#### To do:
Reproduce the lines below exactly as they appear.

Stored dataset items
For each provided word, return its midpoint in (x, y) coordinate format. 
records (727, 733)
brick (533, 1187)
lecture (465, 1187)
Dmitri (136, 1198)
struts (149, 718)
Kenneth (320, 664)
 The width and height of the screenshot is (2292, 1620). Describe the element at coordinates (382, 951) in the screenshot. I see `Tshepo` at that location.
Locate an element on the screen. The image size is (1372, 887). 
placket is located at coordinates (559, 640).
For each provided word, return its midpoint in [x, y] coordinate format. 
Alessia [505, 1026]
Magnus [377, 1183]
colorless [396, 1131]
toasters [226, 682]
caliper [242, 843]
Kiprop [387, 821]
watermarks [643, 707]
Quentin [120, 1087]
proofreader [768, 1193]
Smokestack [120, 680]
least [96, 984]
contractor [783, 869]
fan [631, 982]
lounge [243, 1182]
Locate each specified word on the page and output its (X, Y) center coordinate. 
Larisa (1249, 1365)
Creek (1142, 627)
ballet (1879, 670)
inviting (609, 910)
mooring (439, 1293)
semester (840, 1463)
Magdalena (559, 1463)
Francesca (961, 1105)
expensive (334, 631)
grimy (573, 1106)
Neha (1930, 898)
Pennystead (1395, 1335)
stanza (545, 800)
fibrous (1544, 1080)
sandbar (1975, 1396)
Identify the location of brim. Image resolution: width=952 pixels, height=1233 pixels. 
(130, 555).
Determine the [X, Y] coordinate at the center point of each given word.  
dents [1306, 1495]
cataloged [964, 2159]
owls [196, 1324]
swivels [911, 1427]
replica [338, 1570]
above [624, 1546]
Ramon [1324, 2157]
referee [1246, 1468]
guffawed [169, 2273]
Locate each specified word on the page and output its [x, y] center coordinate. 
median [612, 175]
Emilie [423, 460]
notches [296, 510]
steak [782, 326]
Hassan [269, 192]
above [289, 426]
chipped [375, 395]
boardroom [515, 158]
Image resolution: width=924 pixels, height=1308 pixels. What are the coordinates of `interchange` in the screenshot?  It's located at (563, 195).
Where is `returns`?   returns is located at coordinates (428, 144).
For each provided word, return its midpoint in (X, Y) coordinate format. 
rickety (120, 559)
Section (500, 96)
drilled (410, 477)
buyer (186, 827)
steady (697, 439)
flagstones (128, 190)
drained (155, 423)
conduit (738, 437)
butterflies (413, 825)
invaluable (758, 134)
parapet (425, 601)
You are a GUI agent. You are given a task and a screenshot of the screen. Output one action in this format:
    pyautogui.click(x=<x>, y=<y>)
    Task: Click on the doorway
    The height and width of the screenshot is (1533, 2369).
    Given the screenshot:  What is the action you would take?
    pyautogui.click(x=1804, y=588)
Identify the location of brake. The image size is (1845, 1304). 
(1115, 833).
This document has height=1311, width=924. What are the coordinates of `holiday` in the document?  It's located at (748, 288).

#### Exercise result:
For each provided word, return its midpoint in (x, y) coordinate format. 
records (727, 733)
brick (533, 1187)
lecture (465, 1187)
Dmitri (136, 1198)
struts (149, 718)
Kenneth (320, 664)
 The width and height of the screenshot is (2292, 1620). Describe the element at coordinates (382, 951) in the screenshot. I see `Tshepo` at that location.
Locate an element on the screen. The image size is (1372, 887). 
placket is located at coordinates (559, 640).
For each provided word, return its midpoint in [x, y] coordinate format. 
Alessia [505, 1026]
Magnus [377, 1183]
colorless [396, 1131]
toasters [226, 682]
caliper [242, 843]
Kiprop [387, 821]
watermarks [643, 707]
Quentin [120, 1087]
proofreader [768, 1193]
Smokestack [120, 680]
least [96, 984]
contractor [783, 869]
fan [631, 982]
lounge [243, 1182]
Locate each specified word on the page and output its (X, Y) center coordinate. 
Larisa (1249, 1365)
Creek (1142, 627)
ballet (1879, 670)
inviting (609, 910)
mooring (439, 1293)
semester (840, 1463)
Magdalena (559, 1463)
Francesca (961, 1105)
expensive (334, 631)
grimy (573, 1106)
Neha (1930, 898)
Pennystead (1395, 1335)
stanza (545, 800)
fibrous (1544, 1080)
sandbar (1975, 1396)
Identify the location of brim. Image resolution: width=952 pixels, height=1233 pixels. 
(130, 555).
Determine the [X, Y] coordinate at the center point of each given word.  
dents [1306, 1495]
cataloged [964, 2159]
owls [196, 1324]
swivels [911, 1427]
replica [338, 1570]
above [624, 1546]
Ramon [1324, 2157]
referee [1246, 1468]
guffawed [169, 2273]
Locate each specified word on the page and output its [x, y] center coordinate. 
median [612, 175]
Emilie [423, 460]
notches [296, 510]
steak [782, 326]
Hassan [269, 192]
above [289, 426]
chipped [375, 395]
boardroom [515, 158]
Image resolution: width=924 pixels, height=1308 pixels. What are the coordinates of `interchange` in the screenshot?  It's located at (563, 195).
Where is `returns`?   returns is located at coordinates (428, 144).
For each provided word, return its midpoint in (X, Y) coordinate format. 
rickety (120, 559)
Section (500, 96)
drilled (410, 477)
buyer (186, 827)
steady (697, 439)
flagstones (128, 190)
drained (155, 423)
conduit (738, 437)
butterflies (413, 825)
invaluable (758, 134)
parapet (425, 601)
You are a GUI agent. You are given a task and a screenshot of the screen. Output one action in this format:
    pyautogui.click(x=<x>, y=<y>)
    Task: Click on the doorway
    The height and width of the screenshot is (1533, 2369).
    Given the screenshot:  What is the action you would take?
    pyautogui.click(x=1804, y=588)
Identify the location of brake. The image size is (1845, 1304). 
(1115, 833).
This document has height=1311, width=924. What are the coordinates of `holiday` in the document?  It's located at (748, 288).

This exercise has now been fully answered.